Raw data:
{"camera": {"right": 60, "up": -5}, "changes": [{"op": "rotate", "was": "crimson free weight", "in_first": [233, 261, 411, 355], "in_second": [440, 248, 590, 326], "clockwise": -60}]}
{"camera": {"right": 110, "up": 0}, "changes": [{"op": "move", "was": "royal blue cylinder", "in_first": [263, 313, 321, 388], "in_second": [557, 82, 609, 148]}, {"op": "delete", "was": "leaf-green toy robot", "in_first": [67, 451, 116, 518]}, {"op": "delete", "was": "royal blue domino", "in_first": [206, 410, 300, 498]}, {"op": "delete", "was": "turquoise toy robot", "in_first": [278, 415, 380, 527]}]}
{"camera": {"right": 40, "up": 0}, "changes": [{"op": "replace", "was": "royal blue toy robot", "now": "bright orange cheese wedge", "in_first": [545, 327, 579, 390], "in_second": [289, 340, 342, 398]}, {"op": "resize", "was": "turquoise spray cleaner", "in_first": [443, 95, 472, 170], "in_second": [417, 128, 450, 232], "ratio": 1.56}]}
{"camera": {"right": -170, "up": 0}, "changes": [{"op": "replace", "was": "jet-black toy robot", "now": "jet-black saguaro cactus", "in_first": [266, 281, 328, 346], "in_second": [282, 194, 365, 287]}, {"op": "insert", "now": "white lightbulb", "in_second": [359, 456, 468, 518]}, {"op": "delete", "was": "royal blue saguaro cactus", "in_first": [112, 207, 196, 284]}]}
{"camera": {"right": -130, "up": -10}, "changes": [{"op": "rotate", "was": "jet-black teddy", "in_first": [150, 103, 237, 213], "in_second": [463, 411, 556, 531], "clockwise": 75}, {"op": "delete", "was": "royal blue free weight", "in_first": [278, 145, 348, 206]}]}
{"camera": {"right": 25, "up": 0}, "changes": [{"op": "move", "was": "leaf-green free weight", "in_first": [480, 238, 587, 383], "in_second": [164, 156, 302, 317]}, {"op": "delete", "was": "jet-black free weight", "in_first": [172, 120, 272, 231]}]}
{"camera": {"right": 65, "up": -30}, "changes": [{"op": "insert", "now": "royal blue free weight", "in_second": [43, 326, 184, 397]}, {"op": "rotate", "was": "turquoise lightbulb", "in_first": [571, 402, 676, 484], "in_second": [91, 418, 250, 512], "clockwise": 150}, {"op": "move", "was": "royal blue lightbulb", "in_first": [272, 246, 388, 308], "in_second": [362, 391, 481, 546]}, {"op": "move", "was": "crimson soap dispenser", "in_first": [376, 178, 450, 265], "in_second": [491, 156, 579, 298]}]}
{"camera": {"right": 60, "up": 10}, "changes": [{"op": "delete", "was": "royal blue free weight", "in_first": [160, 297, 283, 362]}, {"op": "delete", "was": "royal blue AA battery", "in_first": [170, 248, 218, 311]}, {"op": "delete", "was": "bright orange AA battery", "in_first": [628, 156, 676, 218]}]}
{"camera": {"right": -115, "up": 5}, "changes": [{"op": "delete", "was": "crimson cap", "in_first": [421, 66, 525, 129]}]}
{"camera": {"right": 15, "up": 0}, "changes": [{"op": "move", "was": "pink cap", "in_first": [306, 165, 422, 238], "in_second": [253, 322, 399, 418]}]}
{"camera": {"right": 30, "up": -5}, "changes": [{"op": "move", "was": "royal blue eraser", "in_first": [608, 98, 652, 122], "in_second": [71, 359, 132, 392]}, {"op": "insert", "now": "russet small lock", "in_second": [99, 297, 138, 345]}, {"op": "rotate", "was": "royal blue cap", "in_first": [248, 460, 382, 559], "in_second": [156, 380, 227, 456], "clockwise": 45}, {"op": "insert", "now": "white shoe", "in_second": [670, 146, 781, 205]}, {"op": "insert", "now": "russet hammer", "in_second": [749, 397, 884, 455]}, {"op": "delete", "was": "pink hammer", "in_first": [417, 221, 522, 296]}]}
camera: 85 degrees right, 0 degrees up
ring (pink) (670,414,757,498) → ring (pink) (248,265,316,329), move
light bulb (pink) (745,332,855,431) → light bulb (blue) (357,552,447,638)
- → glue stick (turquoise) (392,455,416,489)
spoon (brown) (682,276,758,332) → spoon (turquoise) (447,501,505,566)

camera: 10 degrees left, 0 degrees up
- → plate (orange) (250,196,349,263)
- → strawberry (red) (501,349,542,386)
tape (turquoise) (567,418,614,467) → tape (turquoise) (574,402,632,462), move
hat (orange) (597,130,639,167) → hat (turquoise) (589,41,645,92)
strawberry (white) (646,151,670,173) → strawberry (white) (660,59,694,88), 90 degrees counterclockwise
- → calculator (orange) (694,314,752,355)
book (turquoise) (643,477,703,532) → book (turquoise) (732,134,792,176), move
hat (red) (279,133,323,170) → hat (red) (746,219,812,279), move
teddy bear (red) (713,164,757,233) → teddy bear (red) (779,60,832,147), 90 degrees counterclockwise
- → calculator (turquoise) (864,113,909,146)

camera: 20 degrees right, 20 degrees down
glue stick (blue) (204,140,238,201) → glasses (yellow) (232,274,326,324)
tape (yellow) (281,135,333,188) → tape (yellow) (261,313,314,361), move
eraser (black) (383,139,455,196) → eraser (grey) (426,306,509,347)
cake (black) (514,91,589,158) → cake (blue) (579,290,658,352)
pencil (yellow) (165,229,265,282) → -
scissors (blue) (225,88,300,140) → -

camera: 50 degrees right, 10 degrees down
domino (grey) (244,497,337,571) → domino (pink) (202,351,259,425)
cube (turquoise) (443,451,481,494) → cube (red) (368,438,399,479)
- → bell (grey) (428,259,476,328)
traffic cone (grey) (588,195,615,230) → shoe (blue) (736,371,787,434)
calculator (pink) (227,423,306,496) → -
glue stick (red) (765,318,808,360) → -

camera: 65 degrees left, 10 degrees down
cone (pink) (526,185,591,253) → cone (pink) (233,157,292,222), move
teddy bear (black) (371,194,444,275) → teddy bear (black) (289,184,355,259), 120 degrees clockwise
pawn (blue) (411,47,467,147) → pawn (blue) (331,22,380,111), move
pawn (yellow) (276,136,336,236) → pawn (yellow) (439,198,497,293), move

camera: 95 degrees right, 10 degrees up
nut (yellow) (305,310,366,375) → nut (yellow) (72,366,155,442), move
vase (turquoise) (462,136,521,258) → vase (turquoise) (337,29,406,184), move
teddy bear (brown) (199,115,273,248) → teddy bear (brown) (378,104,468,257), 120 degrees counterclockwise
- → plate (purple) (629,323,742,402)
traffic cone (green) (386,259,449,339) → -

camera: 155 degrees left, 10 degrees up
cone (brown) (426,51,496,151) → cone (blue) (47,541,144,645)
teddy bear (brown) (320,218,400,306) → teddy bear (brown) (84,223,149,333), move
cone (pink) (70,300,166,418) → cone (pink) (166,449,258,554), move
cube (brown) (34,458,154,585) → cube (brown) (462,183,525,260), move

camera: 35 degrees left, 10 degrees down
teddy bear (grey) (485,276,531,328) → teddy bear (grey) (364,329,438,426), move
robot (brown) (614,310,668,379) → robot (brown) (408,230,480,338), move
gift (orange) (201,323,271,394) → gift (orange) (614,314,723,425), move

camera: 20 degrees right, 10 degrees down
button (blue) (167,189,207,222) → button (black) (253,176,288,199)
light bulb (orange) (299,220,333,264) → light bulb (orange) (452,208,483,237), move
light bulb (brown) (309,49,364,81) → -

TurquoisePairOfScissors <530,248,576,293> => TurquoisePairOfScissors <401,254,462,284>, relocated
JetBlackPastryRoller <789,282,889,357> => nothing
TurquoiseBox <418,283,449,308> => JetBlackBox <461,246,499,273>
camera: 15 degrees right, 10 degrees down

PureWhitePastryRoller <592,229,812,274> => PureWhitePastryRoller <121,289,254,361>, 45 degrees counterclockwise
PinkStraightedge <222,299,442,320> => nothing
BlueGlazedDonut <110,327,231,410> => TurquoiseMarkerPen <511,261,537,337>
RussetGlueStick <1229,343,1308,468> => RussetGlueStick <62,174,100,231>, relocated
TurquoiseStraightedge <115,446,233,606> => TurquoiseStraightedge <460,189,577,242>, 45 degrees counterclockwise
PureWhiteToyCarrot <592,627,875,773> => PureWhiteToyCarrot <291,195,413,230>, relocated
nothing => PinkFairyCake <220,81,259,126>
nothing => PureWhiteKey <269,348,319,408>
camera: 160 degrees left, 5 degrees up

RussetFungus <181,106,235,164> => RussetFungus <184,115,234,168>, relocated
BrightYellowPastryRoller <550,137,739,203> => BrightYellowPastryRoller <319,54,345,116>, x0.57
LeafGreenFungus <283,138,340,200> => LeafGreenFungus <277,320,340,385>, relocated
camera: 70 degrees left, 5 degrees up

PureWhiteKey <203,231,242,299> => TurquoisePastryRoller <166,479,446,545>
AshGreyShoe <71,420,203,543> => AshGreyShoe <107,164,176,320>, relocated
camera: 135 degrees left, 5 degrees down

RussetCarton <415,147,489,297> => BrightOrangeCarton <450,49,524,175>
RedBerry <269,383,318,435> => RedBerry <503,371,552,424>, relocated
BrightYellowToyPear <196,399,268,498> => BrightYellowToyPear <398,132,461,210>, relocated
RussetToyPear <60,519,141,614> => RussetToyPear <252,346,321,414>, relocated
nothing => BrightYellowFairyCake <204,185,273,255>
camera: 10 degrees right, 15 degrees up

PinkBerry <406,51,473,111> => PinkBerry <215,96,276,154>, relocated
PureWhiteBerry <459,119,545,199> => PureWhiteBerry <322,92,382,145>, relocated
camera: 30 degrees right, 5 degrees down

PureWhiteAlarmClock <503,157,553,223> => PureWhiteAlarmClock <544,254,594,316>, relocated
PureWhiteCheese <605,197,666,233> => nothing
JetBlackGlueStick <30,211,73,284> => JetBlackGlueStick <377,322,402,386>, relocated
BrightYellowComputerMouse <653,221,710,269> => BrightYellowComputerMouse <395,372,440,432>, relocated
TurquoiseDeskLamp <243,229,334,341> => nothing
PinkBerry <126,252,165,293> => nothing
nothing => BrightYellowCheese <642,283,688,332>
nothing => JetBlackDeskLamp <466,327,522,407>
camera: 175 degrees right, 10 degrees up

What you need to do: Exactly the lines from the one holding "PureWhiteCheese <605,197,666,233> => nothing" to the final line of the listing, both included, must make up the answer.

Result:
PureWhiteCheese <605,197,666,233> => nothing
JetBlackGlueStick <30,211,73,284> => JetBlackGlueStick <377,322,402,386>, relocated
BrightYellowComputerMouse <653,221,710,269> => BrightYellowComputerMouse <395,372,440,432>, relocated
TurquoiseDeskLamp <243,229,334,341> => nothing
PinkBerry <126,252,165,293> => nothing
nothing => BrightYellowCheese <642,283,688,332>
nothing => JetBlackDeskLamp <466,327,522,407>
camera: 175 degrees right, 10 degrees up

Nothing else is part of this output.